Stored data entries
=======

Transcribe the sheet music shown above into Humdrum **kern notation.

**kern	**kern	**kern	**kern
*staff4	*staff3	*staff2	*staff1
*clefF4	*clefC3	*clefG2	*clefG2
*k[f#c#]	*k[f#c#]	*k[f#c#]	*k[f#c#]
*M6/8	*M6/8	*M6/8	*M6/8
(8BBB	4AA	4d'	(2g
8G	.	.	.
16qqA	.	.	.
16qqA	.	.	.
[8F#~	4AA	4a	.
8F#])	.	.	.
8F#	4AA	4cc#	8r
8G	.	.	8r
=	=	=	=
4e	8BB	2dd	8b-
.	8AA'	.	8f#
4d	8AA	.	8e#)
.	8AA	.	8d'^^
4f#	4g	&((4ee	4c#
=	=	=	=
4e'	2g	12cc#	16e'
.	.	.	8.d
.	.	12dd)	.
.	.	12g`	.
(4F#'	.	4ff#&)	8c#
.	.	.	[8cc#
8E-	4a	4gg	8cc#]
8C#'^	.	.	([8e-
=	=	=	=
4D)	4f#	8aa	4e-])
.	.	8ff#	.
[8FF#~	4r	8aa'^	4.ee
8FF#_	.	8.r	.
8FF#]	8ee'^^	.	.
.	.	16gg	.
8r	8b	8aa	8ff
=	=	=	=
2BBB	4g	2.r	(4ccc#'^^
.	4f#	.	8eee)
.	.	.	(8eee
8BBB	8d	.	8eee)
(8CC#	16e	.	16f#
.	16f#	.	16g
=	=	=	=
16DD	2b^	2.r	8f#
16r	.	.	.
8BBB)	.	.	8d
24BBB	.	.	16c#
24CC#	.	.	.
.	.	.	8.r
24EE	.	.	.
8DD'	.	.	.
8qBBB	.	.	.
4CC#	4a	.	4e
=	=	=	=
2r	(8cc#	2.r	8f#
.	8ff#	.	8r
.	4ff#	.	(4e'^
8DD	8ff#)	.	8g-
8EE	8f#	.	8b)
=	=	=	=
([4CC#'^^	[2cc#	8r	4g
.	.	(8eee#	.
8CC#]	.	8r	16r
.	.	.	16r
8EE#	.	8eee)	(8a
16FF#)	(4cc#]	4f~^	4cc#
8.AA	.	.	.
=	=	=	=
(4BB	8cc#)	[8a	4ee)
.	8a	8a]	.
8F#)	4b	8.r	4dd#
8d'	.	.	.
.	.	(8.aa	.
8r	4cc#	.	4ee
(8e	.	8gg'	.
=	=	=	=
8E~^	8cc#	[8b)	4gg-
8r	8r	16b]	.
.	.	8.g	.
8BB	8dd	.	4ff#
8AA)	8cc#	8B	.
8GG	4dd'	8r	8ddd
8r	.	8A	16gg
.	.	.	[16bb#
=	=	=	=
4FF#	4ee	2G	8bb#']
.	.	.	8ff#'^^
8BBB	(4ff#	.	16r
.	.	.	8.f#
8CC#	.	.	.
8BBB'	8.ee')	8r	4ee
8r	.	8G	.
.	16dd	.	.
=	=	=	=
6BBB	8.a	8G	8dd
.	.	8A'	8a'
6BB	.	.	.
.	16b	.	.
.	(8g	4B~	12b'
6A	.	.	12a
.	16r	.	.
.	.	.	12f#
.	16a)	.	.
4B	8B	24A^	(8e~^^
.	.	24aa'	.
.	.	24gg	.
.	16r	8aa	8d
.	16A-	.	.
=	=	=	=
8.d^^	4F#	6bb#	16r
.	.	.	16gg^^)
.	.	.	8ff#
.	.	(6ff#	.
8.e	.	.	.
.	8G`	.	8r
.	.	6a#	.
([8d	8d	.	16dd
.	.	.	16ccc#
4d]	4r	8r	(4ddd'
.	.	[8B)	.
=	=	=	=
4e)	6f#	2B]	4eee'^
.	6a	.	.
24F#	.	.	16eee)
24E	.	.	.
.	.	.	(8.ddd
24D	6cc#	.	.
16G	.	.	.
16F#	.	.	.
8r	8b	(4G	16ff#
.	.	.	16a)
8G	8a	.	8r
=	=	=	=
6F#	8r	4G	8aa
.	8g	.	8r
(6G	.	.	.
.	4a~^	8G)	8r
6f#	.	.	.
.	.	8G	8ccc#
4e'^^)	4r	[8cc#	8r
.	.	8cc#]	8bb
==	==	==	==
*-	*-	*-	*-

=======

_What is needed:_ Pull out every line of the items above that contains the string "kern", treating uppercase and lowercase as different.

_Solved exercise:_
Transcribe the sheet music shown above into Humdrum **kern notation.
**kern	**kern	**kern	**kern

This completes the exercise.